Requirement: Transcribe the data exactly. Pictures stay out.

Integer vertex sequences

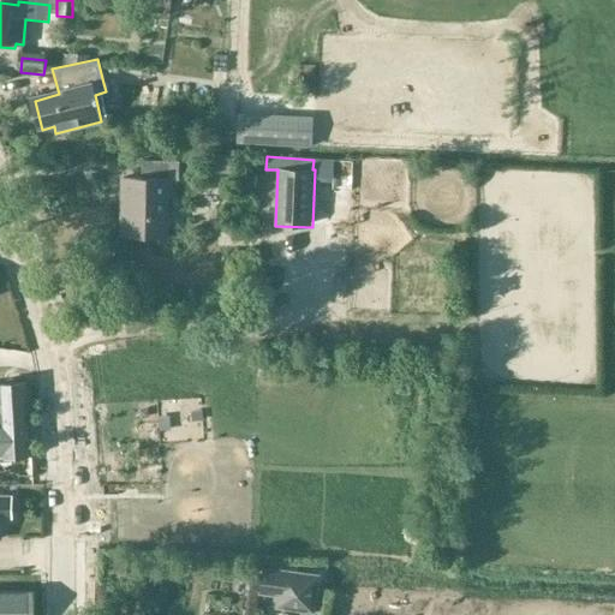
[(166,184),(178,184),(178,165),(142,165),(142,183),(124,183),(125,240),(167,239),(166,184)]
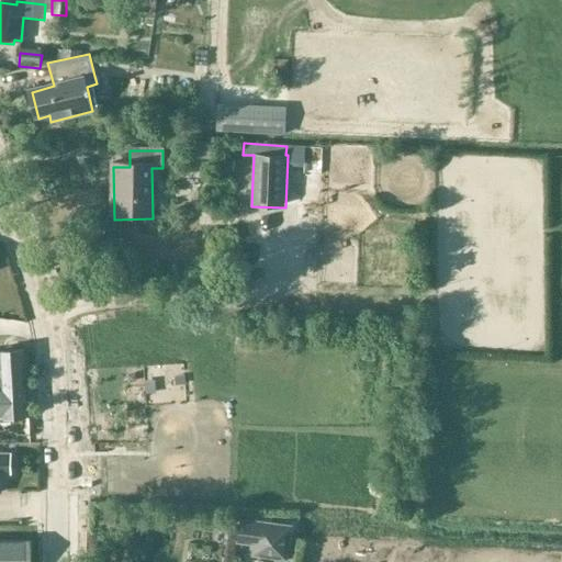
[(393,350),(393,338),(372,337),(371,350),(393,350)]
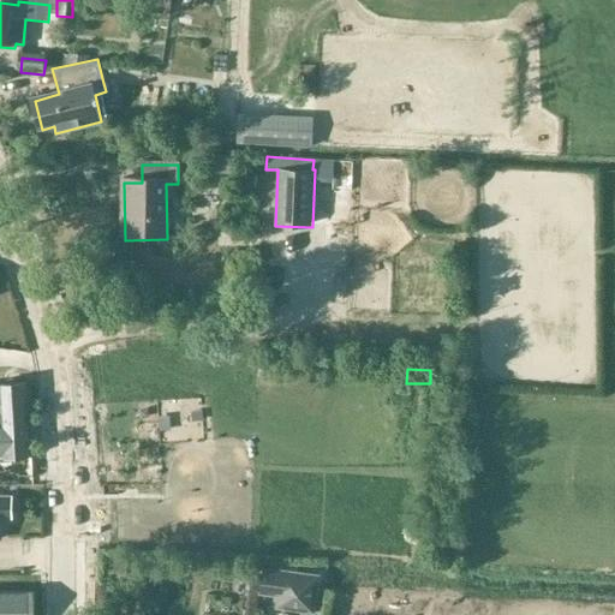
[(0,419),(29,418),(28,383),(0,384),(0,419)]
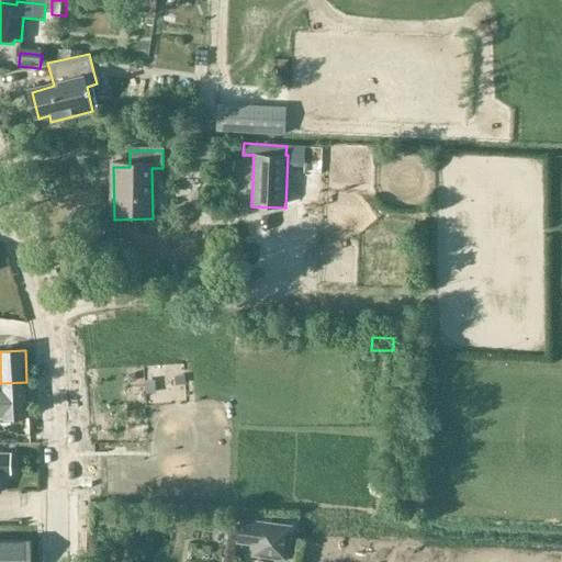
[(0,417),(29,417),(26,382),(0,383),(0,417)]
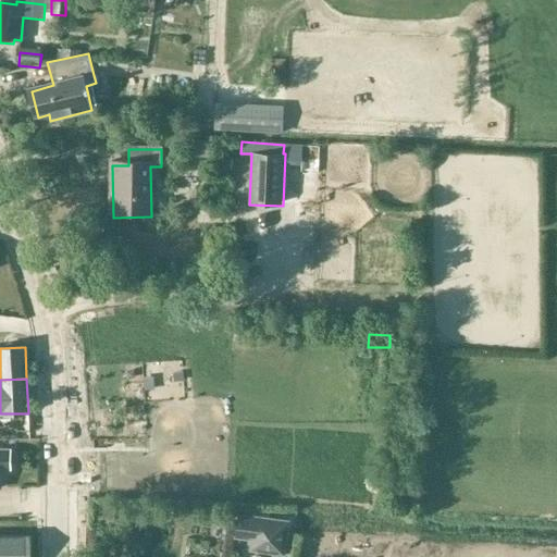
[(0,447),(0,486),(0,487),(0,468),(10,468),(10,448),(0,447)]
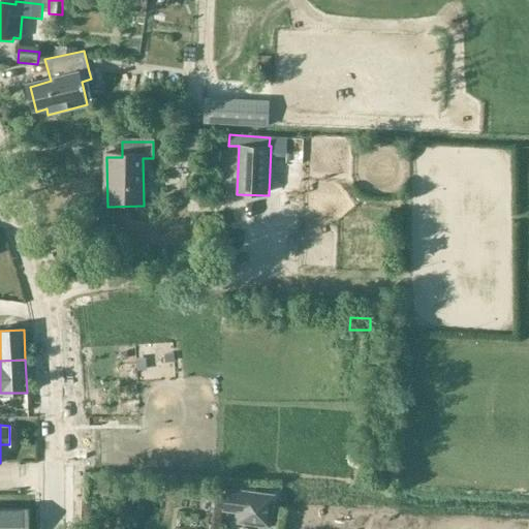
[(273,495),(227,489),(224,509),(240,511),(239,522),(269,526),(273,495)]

Answer box:
[(166,184),(178,184),(178,165),(142,165),(142,183),(124,183),(125,240),(167,239),(166,184)]
[(393,350),(393,338),(372,337),(371,350),(393,350)]
[(0,419),(29,418),(28,383),(0,384),(0,419)]
[(0,417),(29,417),(26,382),(0,383),(0,417)]
[(0,447),(0,486),(0,487),(0,468),(10,468),(10,448),(0,447)]
[(273,495),(227,489),(224,509),(240,511),(239,522),(269,526),(273,495)]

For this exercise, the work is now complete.